▶ _What you will do_
Go through the data and copy each line that holds "turned".

▶ _Records shown_
_ _ _ _ _

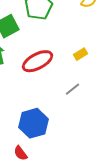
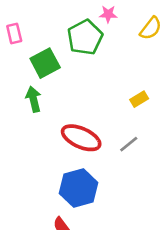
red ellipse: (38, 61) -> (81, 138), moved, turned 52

_ _ _ _ _

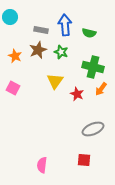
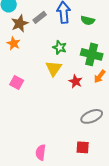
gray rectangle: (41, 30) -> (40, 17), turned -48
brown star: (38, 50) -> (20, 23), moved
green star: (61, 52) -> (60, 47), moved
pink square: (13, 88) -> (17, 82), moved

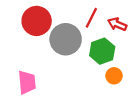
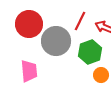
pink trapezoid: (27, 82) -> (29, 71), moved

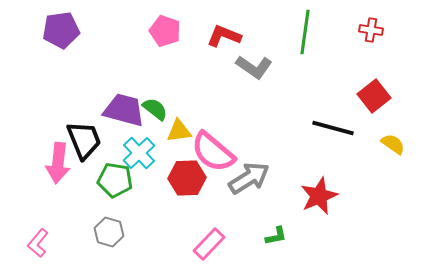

_ _ _ _ _

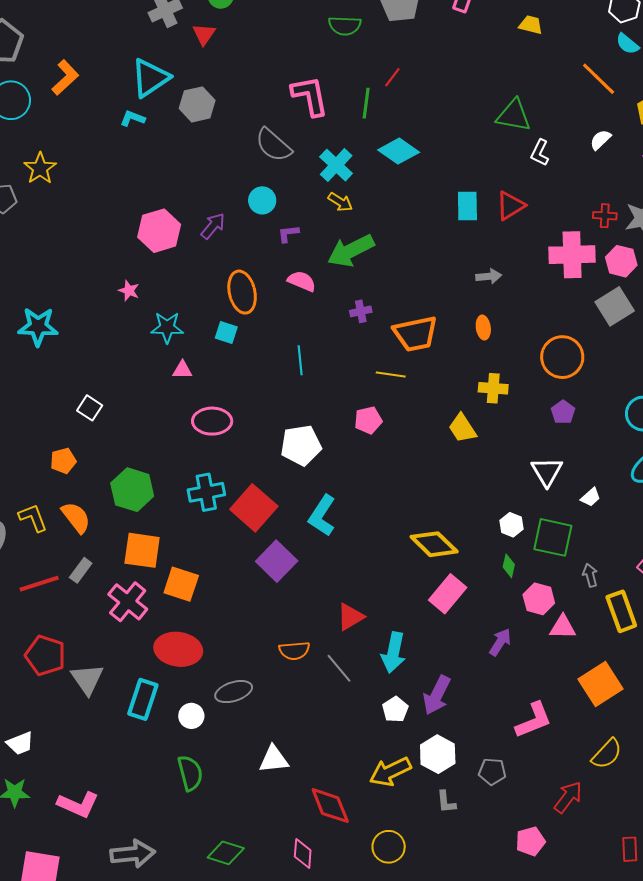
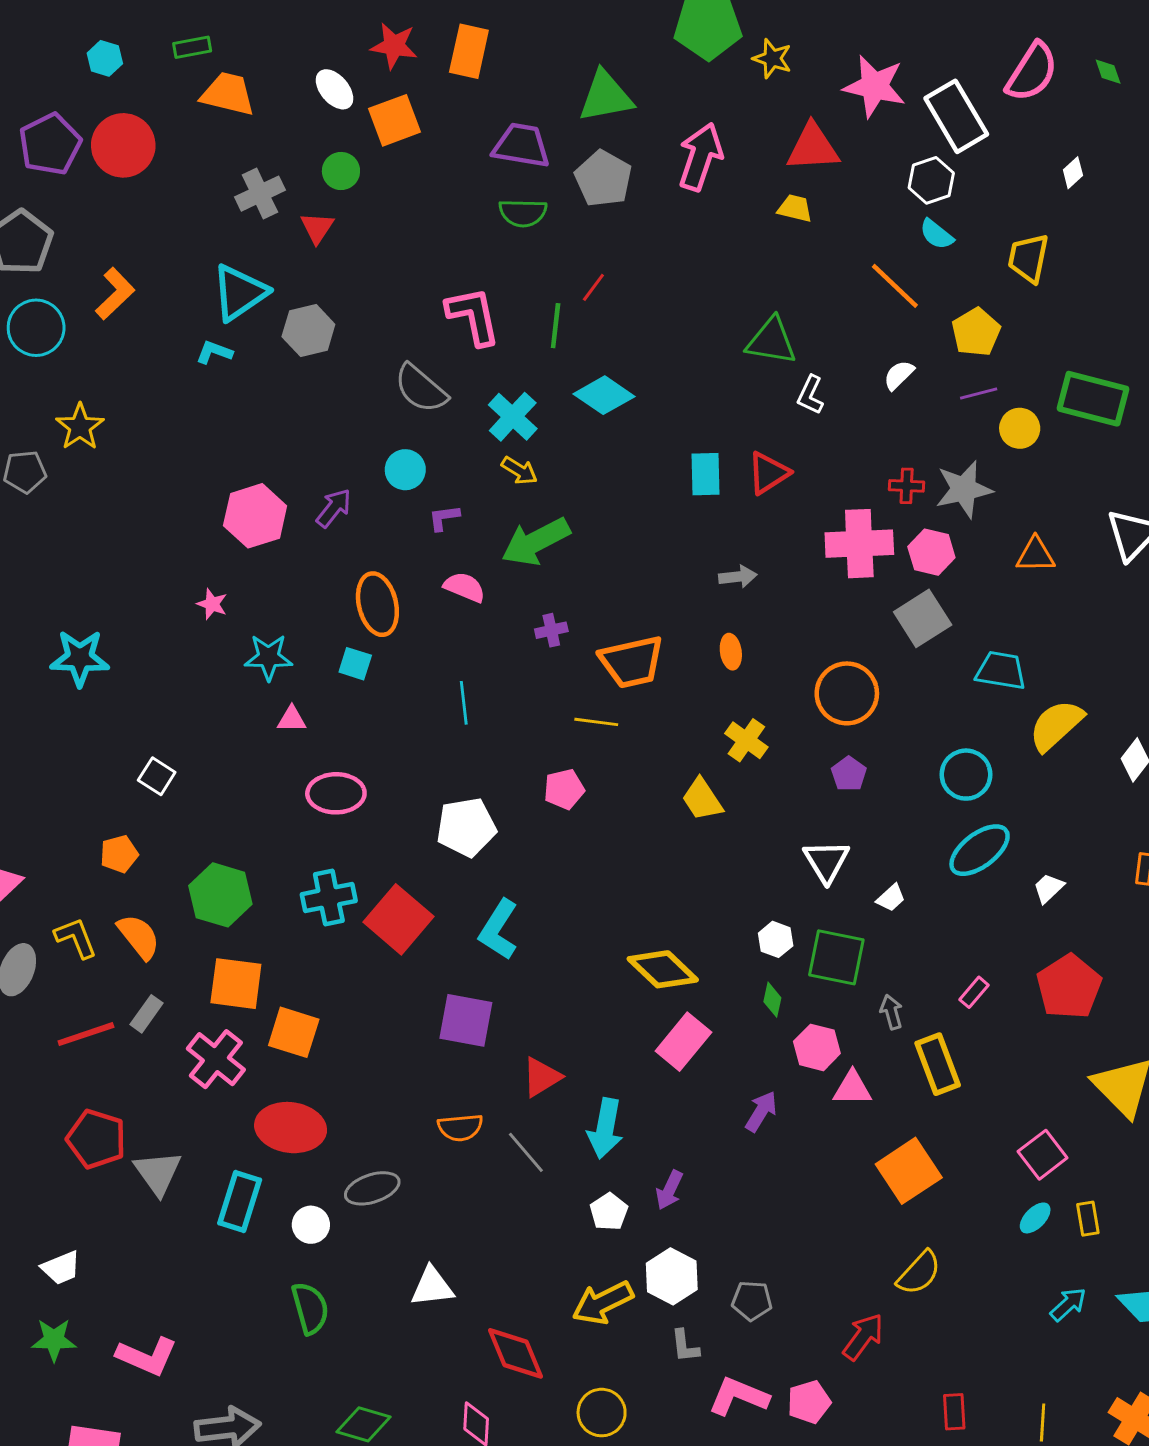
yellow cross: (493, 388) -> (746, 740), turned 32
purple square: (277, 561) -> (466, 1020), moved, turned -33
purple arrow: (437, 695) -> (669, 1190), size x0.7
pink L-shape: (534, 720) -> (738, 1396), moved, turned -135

_ _ _ _ _

▶ _Result of the task_
red ellipse: (38, 61) -> (81, 138), moved, turned 52
gray rectangle: (41, 30) -> (40, 17), turned -48
yellow cross: (493, 388) -> (746, 740), turned 32
purple square: (277, 561) -> (466, 1020), moved, turned -33
pink L-shape: (534, 720) -> (738, 1396), moved, turned -135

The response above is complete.